■ WORK TO COMPLETE
From the first line to the last, output the entries exactly.

** DATA follows **

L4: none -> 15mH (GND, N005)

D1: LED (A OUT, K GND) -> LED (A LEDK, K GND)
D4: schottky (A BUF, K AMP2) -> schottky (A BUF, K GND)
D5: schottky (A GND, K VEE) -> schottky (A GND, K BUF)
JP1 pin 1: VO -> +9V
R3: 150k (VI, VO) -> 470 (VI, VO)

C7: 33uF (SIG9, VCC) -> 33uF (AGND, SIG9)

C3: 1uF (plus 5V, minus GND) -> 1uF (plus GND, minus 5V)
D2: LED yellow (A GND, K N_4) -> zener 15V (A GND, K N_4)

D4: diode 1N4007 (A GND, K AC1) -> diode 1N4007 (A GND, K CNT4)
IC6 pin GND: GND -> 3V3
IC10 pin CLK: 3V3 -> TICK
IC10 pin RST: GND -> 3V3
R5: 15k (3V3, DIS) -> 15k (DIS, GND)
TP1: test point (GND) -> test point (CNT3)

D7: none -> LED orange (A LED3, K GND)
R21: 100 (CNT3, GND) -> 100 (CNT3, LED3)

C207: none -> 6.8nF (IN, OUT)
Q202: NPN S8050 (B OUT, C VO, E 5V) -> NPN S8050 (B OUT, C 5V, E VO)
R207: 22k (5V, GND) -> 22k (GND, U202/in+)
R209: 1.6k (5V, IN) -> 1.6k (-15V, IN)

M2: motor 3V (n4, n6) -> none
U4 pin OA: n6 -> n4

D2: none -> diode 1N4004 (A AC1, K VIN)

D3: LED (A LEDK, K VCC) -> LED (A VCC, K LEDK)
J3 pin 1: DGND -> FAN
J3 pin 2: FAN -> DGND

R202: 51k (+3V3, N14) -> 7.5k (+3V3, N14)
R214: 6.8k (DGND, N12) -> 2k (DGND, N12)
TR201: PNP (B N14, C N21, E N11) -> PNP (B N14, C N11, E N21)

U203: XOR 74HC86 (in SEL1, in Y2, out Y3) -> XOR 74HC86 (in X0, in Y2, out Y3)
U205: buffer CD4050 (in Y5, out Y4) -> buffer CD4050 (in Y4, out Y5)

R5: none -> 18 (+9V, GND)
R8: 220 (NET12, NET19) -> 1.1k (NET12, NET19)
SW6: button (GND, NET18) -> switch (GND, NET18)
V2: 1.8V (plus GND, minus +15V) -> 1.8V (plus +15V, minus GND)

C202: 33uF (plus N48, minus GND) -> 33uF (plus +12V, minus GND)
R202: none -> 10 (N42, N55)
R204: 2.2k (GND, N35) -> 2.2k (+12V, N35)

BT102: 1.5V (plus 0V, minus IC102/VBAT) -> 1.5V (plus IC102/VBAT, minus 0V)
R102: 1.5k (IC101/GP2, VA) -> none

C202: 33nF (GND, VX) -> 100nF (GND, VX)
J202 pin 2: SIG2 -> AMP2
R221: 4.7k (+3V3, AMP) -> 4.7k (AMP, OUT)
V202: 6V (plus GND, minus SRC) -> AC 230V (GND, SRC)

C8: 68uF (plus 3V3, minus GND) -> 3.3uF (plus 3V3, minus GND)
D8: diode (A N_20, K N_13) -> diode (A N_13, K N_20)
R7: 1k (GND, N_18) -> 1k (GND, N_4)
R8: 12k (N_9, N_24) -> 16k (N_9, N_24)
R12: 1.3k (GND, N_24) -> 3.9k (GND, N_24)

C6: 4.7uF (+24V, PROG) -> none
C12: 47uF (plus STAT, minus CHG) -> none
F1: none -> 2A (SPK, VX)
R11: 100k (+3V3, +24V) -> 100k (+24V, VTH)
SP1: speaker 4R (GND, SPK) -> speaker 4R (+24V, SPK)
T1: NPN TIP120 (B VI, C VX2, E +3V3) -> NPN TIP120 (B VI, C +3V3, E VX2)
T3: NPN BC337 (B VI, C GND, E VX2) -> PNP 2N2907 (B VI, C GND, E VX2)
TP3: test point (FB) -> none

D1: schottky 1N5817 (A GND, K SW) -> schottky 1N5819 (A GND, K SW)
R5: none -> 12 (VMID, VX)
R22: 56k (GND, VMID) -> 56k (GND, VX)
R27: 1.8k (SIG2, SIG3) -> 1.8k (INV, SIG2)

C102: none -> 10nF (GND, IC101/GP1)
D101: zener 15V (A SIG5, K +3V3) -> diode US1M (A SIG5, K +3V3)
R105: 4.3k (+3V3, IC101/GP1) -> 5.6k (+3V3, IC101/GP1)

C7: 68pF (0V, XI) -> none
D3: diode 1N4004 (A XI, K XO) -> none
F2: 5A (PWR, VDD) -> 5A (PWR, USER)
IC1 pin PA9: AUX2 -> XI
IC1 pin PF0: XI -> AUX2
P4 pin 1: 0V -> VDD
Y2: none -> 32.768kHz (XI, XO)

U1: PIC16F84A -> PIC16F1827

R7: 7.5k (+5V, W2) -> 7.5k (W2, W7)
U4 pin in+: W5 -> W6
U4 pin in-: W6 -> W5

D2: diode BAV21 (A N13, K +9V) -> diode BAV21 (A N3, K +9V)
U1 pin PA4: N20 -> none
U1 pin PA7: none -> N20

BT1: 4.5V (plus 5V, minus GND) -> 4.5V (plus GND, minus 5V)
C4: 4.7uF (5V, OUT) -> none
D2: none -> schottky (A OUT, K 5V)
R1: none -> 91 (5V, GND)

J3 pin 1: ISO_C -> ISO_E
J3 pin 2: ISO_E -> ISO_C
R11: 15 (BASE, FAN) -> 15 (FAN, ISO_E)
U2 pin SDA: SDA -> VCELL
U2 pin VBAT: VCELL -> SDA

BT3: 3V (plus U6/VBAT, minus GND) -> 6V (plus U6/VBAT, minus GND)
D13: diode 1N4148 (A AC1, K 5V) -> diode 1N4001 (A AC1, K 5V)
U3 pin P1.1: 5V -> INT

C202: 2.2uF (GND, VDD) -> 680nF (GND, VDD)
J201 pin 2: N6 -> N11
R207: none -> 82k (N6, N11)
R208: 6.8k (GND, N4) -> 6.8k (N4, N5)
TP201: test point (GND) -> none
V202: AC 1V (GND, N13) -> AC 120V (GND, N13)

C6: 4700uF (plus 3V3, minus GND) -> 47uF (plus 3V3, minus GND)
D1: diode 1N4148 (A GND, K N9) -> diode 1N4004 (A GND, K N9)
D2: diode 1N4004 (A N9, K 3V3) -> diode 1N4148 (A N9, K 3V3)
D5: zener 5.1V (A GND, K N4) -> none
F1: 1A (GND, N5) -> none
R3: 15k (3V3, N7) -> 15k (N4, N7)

** End of DATA **

■ ANSWER TO THIS TASK
L4: none -> 15mH (GND, N005)

D1: LED (A OUT, K GND) -> LED (A LEDK, K GND)
D4: schottky (A BUF, K AMP2) -> schottky (A BUF, K GND)
D5: schottky (A GND, K VEE) -> schottky (A GND, K BUF)
JP1 pin 1: VO -> +9V
R3: 150k (VI, VO) -> 470 (VI, VO)

C7: 33uF (SIG9, VCC) -> 33uF (AGND, SIG9)

C3: 1uF (plus 5V, minus GND) -> 1uF (plus GND, minus 5V)
D2: LED yellow (A GND, K N_4) -> zener 15V (A GND, K N_4)

D4: diode 1N4007 (A GND, K AC1) -> diode 1N4007 (A GND, K CNT4)
IC6 pin GND: GND -> 3V3
IC10 pin CLK: 3V3 -> TICK
IC10 pin RST: GND -> 3V3
R5: 15k (3V3, DIS) -> 15k (DIS, GND)
TP1: test point (GND) -> test point (CNT3)

D7: none -> LED orange (A LED3, K GND)
R21: 100 (CNT3, GND) -> 100 (CNT3, LED3)

C207: none -> 6.8nF (IN, OUT)
Q202: NPN S8050 (B OUT, C VO, E 5V) -> NPN S8050 (B OUT, C 5V, E VO)
R207: 22k (5V, GND) -> 22k (GND, U202/in+)
R209: 1.6k (5V, IN) -> 1.6k (-15V, IN)

M2: motor 3V (n4, n6) -> none
U4 pin OA: n6 -> n4

D2: none -> diode 1N4004 (A AC1, K VIN)

D3: LED (A LEDK, K VCC) -> LED (A VCC, K LEDK)
J3 pin 1: DGND -> FAN
J3 pin 2: FAN -> DGND

R202: 51k (+3V3, N14) -> 7.5k (+3V3, N14)
R214: 6.8k (DGND, N12) -> 2k (DGND, N12)
TR201: PNP (B N14, C N21, E N11) -> PNP (B N14, C N11, E N21)

U203: XOR 74HC86 (in SEL1, in Y2, out Y3) -> XOR 74HC86 (in X0, in Y2, out Y3)
U205: buffer CD4050 (in Y5, out Y4) -> buffer CD4050 (in Y4, out Y5)

R5: none -> 18 (+9V, GND)
R8: 220 (NET12, NET19) -> 1.1k (NET12, NET19)
SW6: button (GND, NET18) -> switch (GND, NET18)
V2: 1.8V (plus GND, minus +15V) -> 1.8V (plus +15V, minus GND)

C202: 33uF (plus N48, minus GND) -> 33uF (plus +12V, minus GND)
R202: none -> 10 (N42, N55)
R204: 2.2k (GND, N35) -> 2.2k (+12V, N35)

BT102: 1.5V (plus 0V, minus IC102/VBAT) -> 1.5V (plus IC102/VBAT, minus 0V)
R102: 1.5k (IC101/GP2, VA) -> none

C202: 33nF (GND, VX) -> 100nF (GND, VX)
J202 pin 2: SIG2 -> AMP2
R221: 4.7k (+3V3, AMP) -> 4.7k (AMP, OUT)
V202: 6V (plus GND, minus SRC) -> AC 230V (GND, SRC)

C8: 68uF (plus 3V3, minus GND) -> 3.3uF (plus 3V3, minus GND)
D8: diode (A N_20, K N_13) -> diode (A N_13, K N_20)
R7: 1k (GND, N_18) -> 1k (GND, N_4)
R8: 12k (N_9, N_24) -> 16k (N_9, N_24)
R12: 1.3k (GND, N_24) -> 3.9k (GND, N_24)

C6: 4.7uF (+24V, PROG) -> none
C12: 47uF (plus STAT, minus CHG) -> none
F1: none -> 2A (SPK, VX)
R11: 100k (+3V3, +24V) -> 100k (+24V, VTH)
SP1: speaker 4R (GND, SPK) -> speaker 4R (+24V, SPK)
T1: NPN TIP120 (B VI, C VX2, E +3V3) -> NPN TIP120 (B VI, C +3V3, E VX2)
T3: NPN BC337 (B VI, C GND, E VX2) -> PNP 2N2907 (B VI, C GND, E VX2)
TP3: test point (FB) -> none

D1: schottky 1N5817 (A GND, K SW) -> schottky 1N5819 (A GND, K SW)
R5: none -> 12 (VMID, VX)
R22: 56k (GND, VMID) -> 56k (GND, VX)
R27: 1.8k (SIG2, SIG3) -> 1.8k (INV, SIG2)

C102: none -> 10nF (GND, IC101/GP1)
D101: zener 15V (A SIG5, K +3V3) -> diode US1M (A SIG5, K +3V3)
R105: 4.3k (+3V3, IC101/GP1) -> 5.6k (+3V3, IC101/GP1)

C7: 68pF (0V, XI) -> none
D3: diode 1N4004 (A XI, K XO) -> none
F2: 5A (PWR, VDD) -> 5A (PWR, USER)
IC1 pin PA9: AUX2 -> XI
IC1 pin PF0: XI -> AUX2
P4 pin 1: 0V -> VDD
Y2: none -> 32.768kHz (XI, XO)

U1: PIC16F84A -> PIC16F1827

R7: 7.5k (+5V, W2) -> 7.5k (W2, W7)
U4 pin in+: W5 -> W6
U4 pin in-: W6 -> W5

D2: diode BAV21 (A N13, K +9V) -> diode BAV21 (A N3, K +9V)
U1 pin PA4: N20 -> none
U1 pin PA7: none -> N20

BT1: 4.5V (plus 5V, minus GND) -> 4.5V (plus GND, minus 5V)
C4: 4.7uF (5V, OUT) -> none
D2: none -> schottky (A OUT, K 5V)
R1: none -> 91 (5V, GND)

J3 pin 1: ISO_C -> ISO_E
J3 pin 2: ISO_E -> ISO_C
R11: 15 (BASE, FAN) -> 15 (FAN, ISO_E)
U2 pin SDA: SDA -> VCELL
U2 pin VBAT: VCELL -> SDA

BT3: 3V (plus U6/VBAT, minus GND) -> 6V (plus U6/VBAT, minus GND)
D13: diode 1N4148 (A AC1, K 5V) -> diode 1N4001 (A AC1, K 5V)
U3 pin P1.1: 5V -> INT

C202: 2.2uF (GND, VDD) -> 680nF (GND, VDD)
J201 pin 2: N6 -> N11
R207: none -> 82k (N6, N11)
R208: 6.8k (GND, N4) -> 6.8k (N4, N5)
TP201: test point (GND) -> none
V202: AC 1V (GND, N13) -> AC 120V (GND, N13)

C6: 4700uF (plus 3V3, minus GND) -> 47uF (plus 3V3, minus GND)
D1: diode 1N4148 (A GND, K N9) -> diode 1N4004 (A GND, K N9)
D2: diode 1N4004 (A N9, K 3V3) -> diode 1N4148 (A N9, K 3V3)
D5: zener 5.1V (A GND, K N4) -> none
F1: 1A (GND, N5) -> none
R3: 15k (3V3, N7) -> 15k (N4, N7)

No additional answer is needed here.